■ Entries provided ■
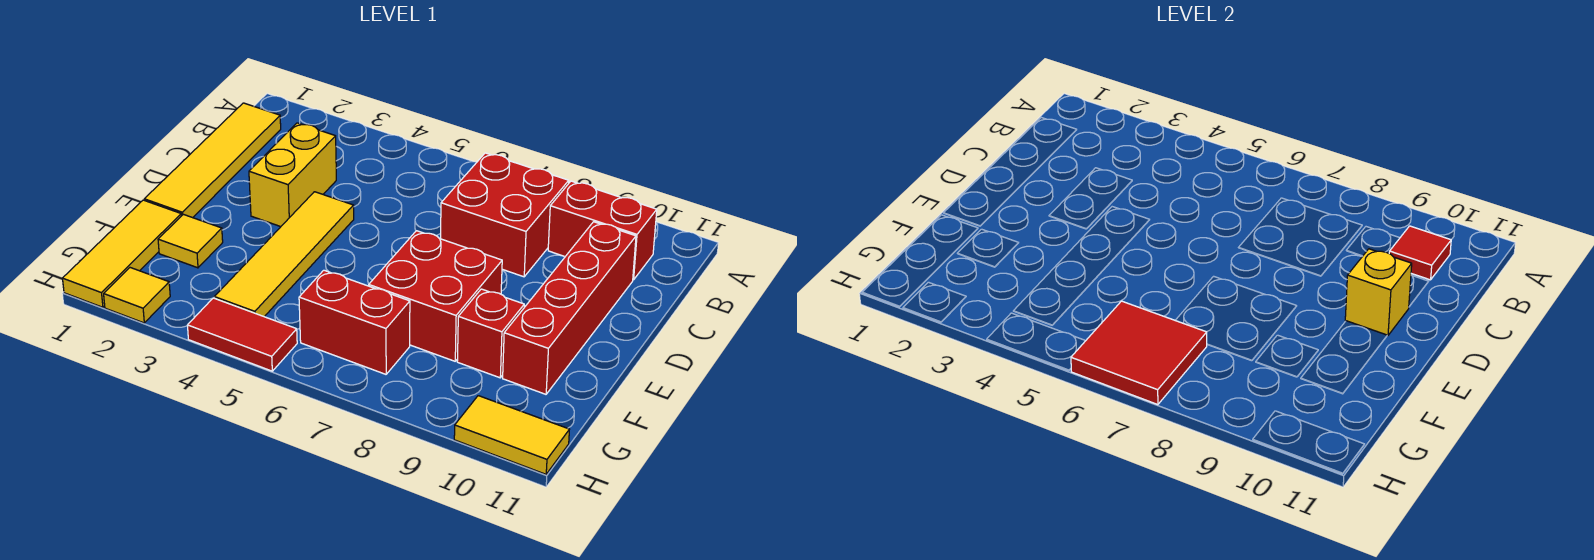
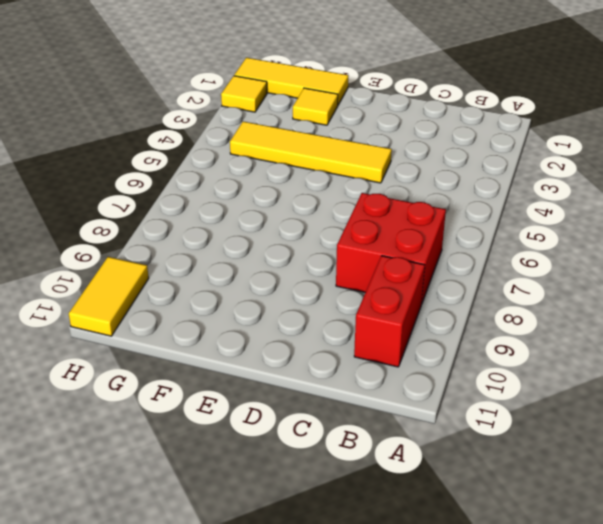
none -> yellow tile B1:E1 level 1
none -> yellow brick C3:D3 level 1
none -> red brick C10:F10 level 1

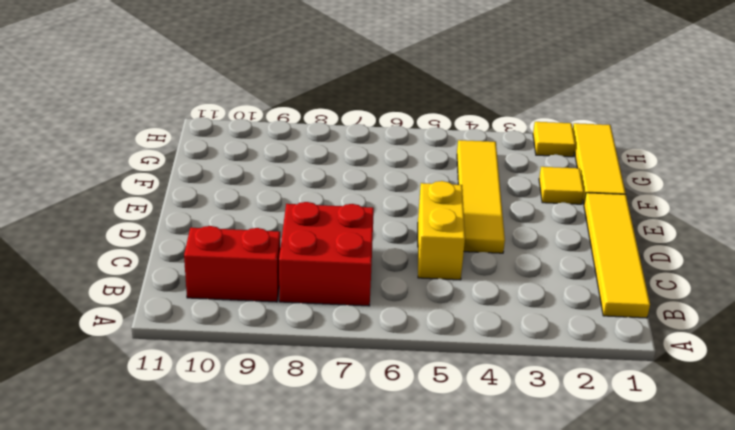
yellow brick C5:D5 level 1 -> yellow brick C3:D3 level 1
none -> red brick C10:F10 level 1
none -> red brick E7:F8 level 1
none -> red brick F9 level 1

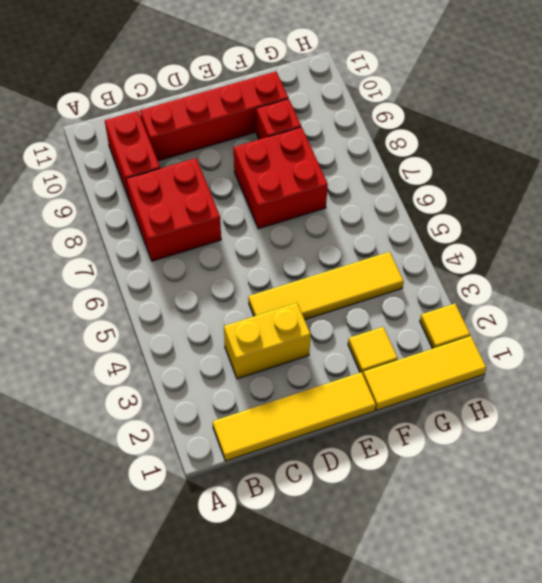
none -> red brick G6:G7 level 1
none -> red tile H4:H5 level 1
none -> yellow tile H10:H11 level 1

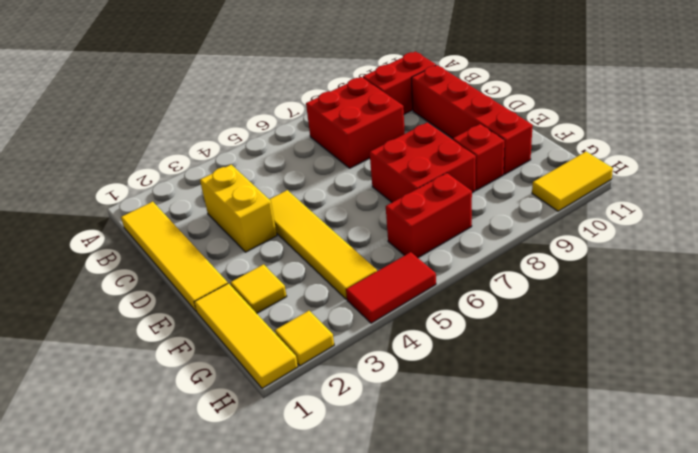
none -> red tile B10 level 2
none -> yellow brick D10 level 2
none -> red tile G6:H7 level 2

■ Exercise goal ■
Every line between the one holding "none -> red tile B10 level 2" and the end of the listing above, inclusive, must be transcribed exactly; omit all others.

■ Result ■
none -> red tile B10 level 2
none -> yellow brick D10 level 2
none -> red tile G6:H7 level 2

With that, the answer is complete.